▶ **Listed records**
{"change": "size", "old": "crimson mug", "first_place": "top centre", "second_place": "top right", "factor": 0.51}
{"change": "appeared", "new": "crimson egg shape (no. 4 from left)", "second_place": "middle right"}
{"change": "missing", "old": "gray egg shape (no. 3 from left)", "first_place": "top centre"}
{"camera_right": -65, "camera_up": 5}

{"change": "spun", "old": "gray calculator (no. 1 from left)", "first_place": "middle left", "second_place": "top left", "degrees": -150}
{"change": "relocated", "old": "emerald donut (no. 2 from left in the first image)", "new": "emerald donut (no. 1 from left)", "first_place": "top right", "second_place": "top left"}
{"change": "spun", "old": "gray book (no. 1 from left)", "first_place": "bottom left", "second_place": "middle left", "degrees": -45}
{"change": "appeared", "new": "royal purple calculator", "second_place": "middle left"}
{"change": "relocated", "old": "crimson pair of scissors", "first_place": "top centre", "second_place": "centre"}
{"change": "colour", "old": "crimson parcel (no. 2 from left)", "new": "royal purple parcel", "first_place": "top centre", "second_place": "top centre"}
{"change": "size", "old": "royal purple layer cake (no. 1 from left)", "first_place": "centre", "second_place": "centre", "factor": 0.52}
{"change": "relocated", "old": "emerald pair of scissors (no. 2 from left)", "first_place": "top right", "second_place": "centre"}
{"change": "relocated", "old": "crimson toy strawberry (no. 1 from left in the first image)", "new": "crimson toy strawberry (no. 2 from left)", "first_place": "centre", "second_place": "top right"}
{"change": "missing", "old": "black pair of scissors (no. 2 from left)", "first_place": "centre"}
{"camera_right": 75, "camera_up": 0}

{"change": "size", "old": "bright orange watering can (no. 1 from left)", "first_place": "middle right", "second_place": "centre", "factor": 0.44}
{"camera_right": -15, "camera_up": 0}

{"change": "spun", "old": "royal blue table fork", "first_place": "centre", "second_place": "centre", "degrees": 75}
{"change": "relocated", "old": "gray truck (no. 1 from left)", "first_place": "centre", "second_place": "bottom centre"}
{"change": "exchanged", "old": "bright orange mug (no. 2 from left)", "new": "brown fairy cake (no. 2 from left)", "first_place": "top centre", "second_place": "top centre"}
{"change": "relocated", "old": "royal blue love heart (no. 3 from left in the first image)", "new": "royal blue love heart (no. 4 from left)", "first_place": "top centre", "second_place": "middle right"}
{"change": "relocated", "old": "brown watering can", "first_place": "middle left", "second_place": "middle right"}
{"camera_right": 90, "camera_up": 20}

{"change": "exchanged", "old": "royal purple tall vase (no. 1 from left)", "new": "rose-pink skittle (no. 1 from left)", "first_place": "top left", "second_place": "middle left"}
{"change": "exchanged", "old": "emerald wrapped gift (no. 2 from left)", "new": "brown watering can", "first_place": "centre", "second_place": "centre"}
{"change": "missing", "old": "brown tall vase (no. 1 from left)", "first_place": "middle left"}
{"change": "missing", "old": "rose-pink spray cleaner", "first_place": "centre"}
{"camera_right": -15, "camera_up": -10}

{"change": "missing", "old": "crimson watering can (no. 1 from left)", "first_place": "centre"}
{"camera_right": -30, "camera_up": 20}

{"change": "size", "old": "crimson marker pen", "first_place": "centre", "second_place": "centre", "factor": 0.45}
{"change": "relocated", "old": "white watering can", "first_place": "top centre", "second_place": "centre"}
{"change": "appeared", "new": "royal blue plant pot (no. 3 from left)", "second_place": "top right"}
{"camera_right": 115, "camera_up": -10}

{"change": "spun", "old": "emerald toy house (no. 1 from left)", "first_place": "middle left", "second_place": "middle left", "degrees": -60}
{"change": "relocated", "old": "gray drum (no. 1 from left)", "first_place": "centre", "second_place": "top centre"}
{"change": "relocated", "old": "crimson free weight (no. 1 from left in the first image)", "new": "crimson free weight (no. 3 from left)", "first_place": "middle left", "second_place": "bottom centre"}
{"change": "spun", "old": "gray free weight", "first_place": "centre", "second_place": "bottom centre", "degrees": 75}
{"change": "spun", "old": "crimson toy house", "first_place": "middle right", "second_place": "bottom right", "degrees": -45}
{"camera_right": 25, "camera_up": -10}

▶ **Aim of the exercise**
Verbatim and in full, return the listing above.

▶ **Written response**
{"change": "size", "old": "crimson mug", "first_place": "top centre", "second_place": "top right", "factor": 0.51}
{"change": "appeared", "new": "crimson egg shape (no. 4 from left)", "second_place": "middle right"}
{"change": "missing", "old": "gray egg shape (no. 3 from left)", "first_place": "top centre"}
{"camera_right": -65, "camera_up": 5}

{"change": "spun", "old": "gray calculator (no. 1 from left)", "first_place": "middle left", "second_place": "top left", "degrees": -150}
{"change": "relocated", "old": "emerald donut (no. 2 from left in the first image)", "new": "emerald donut (no. 1 from left)", "first_place": "top right", "second_place": "top left"}
{"change": "spun", "old": "gray book (no. 1 from left)", "first_place": "bottom left", "second_place": "middle left", "degrees": -45}
{"change": "appeared", "new": "royal purple calculator", "second_place": "middle left"}
{"change": "relocated", "old": "crimson pair of scissors", "first_place": "top centre", "second_place": "centre"}
{"change": "colour", "old": "crimson parcel (no. 2 from left)", "new": "royal purple parcel", "first_place": "top centre", "second_place": "top centre"}
{"change": "size", "old": "royal purple layer cake (no. 1 from left)", "first_place": "centre", "second_place": "centre", "factor": 0.52}
{"change": "relocated", "old": "emerald pair of scissors (no. 2 from left)", "first_place": "top right", "second_place": "centre"}
{"change": "relocated", "old": "crimson toy strawberry (no. 1 from left in the first image)", "new": "crimson toy strawberry (no. 2 from left)", "first_place": "centre", "second_place": "top right"}
{"change": "missing", "old": "black pair of scissors (no. 2 from left)", "first_place": "centre"}
{"camera_right": 75, "camera_up": 0}

{"change": "size", "old": "bright orange watering can (no. 1 from left)", "first_place": "middle right", "second_place": "centre", "factor": 0.44}
{"camera_right": -15, "camera_up": 0}

{"change": "spun", "old": "royal blue table fork", "first_place": "centre", "second_place": "centre", "degrees": 75}
{"change": "relocated", "old": "gray truck (no. 1 from left)", "first_place": "centre", "second_place": "bottom centre"}
{"change": "exchanged", "old": "bright orange mug (no. 2 from left)", "new": "brown fairy cake (no. 2 from left)", "first_place": "top centre", "second_place": "top centre"}
{"change": "relocated", "old": "royal blue love heart (no. 3 from left in the first image)", "new": "royal blue love heart (no. 4 from left)", "first_place": "top centre", "second_place": "middle right"}
{"change": "relocated", "old": "brown watering can", "first_place": "middle left", "second_place": "middle right"}
{"camera_right": 90, "camera_up": 20}

{"change": "exchanged", "old": "royal purple tall vase (no. 1 from left)", "new": "rose-pink skittle (no. 1 from left)", "first_place": "top left", "second_place": "middle left"}
{"change": "exchanged", "old": "emerald wrapped gift (no. 2 from left)", "new": "brown watering can", "first_place": "centre", "second_place": "centre"}
{"change": "missing", "old": "brown tall vase (no. 1 from left)", "first_place": "middle left"}
{"change": "missing", "old": "rose-pink spray cleaner", "first_place": "centre"}
{"camera_right": -15, "camera_up": -10}

{"change": "missing", "old": "crimson watering can (no. 1 from left)", "first_place": "centre"}
{"camera_right": -30, "camera_up": 20}

{"change": "size", "old": "crimson marker pen", "first_place": "centre", "second_place": "centre", "factor": 0.45}
{"change": "relocated", "old": "white watering can", "first_place": "top centre", "second_place": "centre"}
{"change": "appeared", "new": "royal blue plant pot (no. 3 from left)", "second_place": "top right"}
{"camera_right": 115, "camera_up": -10}

{"change": "spun", "old": "emerald toy house (no. 1 from left)", "first_place": "middle left", "second_place": "middle left", "degrees": -60}
{"change": "relocated", "old": "gray drum (no. 1 from left)", "first_place": "centre", "second_place": "top centre"}
{"change": "relocated", "old": "crimson free weight (no. 1 from left in the first image)", "new": "crimson free weight (no. 3 from left)", "first_place": "middle left", "second_place": "bottom centre"}
{"change": "spun", "old": "gray free weight", "first_place": "centre", "second_place": "bottom centre", "degrees": 75}
{"change": "spun", "old": "crimson toy house", "first_place": "middle right", "second_place": "bottom right", "degrees": -45}
{"camera_right": 25, "camera_up": -10}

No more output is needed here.